WORK INSTRUCTIONS:
Starting at the line containing "camera: 75 degrees right, 15 degrees up" and ending at the line containing "(555, 91) = (859, 381): none -> blue hat", print every line of the material below exactly, both ends included, and stop there.

DATA FOR PROCESSING:

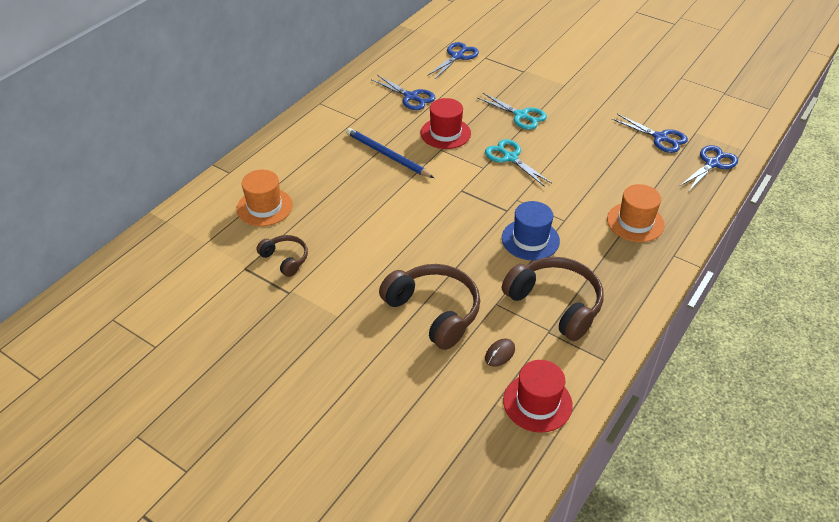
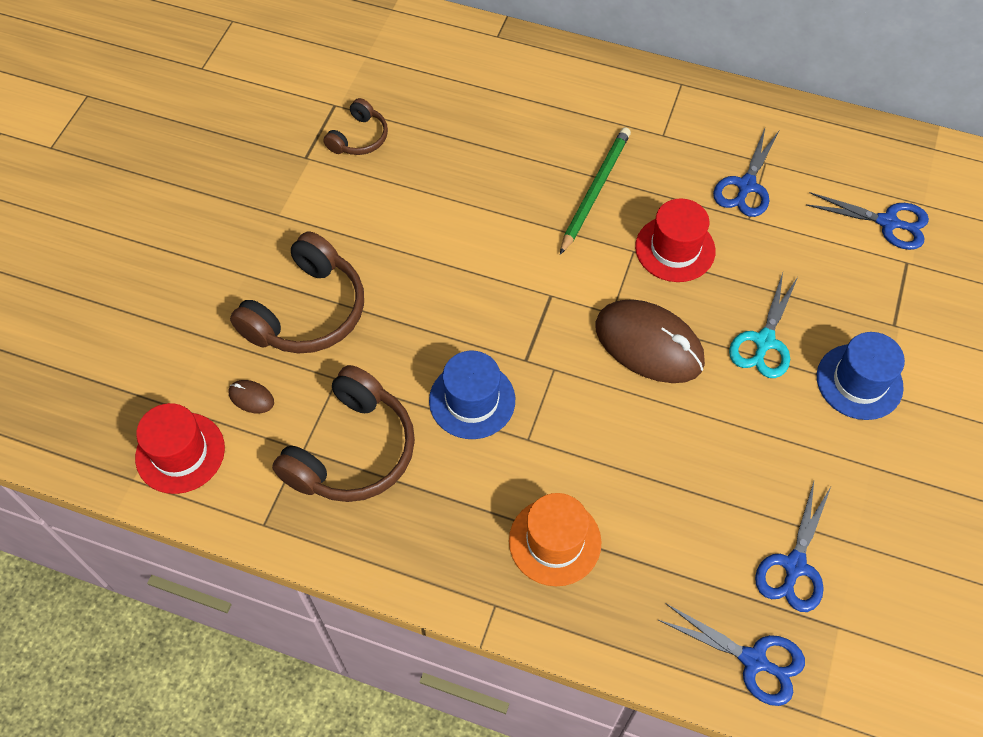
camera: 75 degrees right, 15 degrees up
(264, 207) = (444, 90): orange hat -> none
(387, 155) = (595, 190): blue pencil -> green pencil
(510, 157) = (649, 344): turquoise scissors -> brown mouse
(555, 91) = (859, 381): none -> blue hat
---
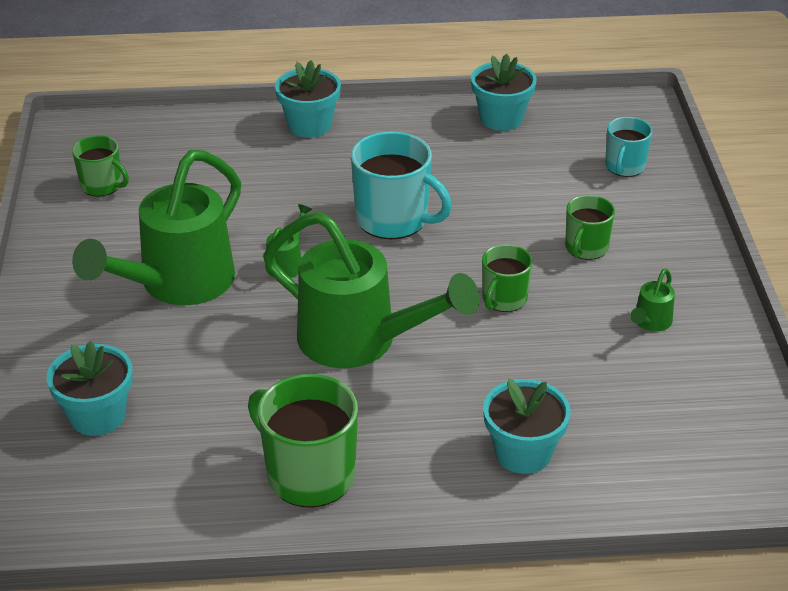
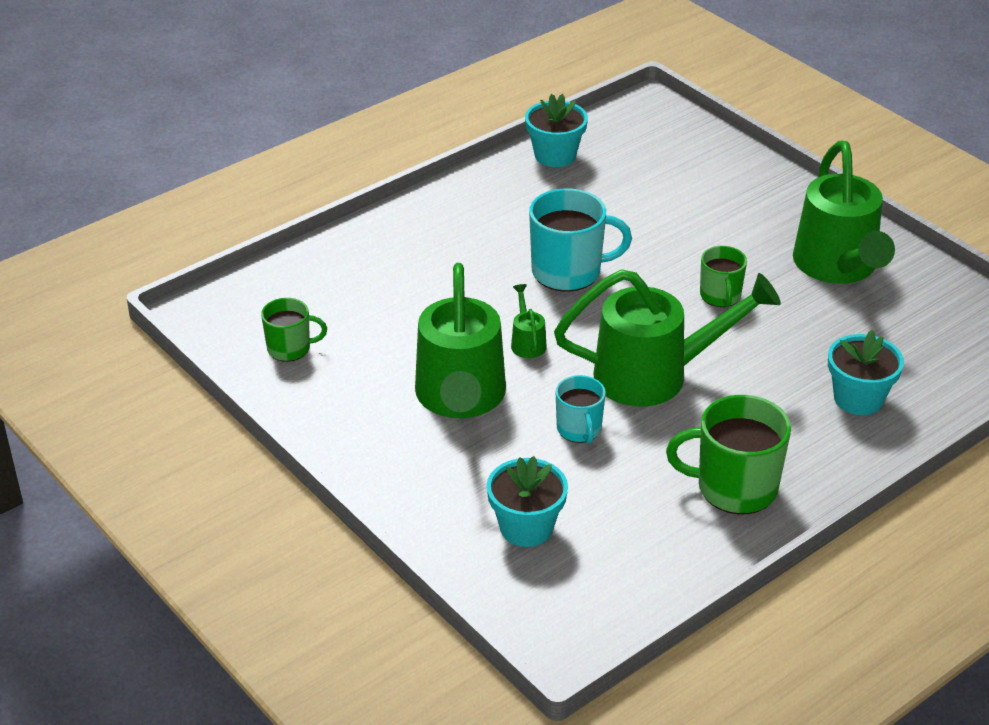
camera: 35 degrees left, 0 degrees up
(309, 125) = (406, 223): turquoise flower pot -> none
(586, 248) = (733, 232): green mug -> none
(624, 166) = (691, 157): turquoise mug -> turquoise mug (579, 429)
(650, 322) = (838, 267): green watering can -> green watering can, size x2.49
---
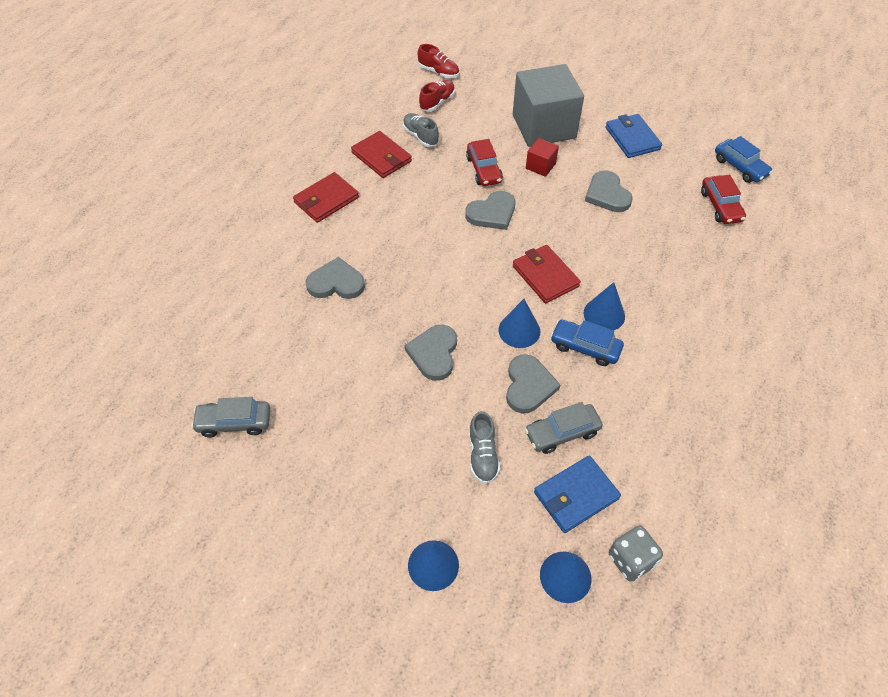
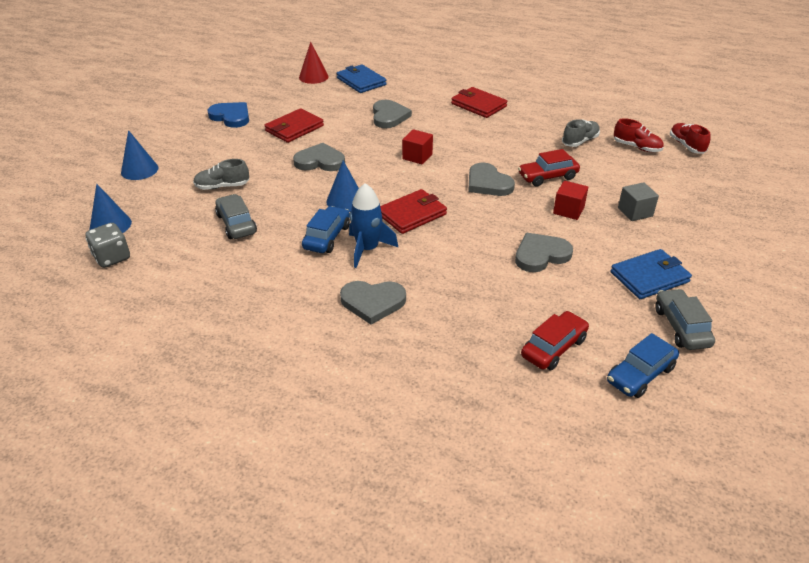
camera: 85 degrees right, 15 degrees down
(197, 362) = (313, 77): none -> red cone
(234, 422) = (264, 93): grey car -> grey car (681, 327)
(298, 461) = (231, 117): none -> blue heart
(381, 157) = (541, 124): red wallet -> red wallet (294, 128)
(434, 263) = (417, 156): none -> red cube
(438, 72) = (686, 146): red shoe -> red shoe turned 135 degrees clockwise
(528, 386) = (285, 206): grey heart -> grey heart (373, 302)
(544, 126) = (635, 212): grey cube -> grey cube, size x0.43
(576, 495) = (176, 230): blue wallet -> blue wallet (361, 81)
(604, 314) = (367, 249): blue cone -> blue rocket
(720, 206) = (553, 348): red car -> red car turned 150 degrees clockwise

EXERCISE ANSWER:
camera: 75 degrees right, 15 degrees up
(264, 207) = (444, 90): orange hat -> none
(387, 155) = (595, 190): blue pencil -> green pencil
(510, 157) = (649, 344): turquoise scissors -> brown mouse
(555, 91) = (859, 381): none -> blue hat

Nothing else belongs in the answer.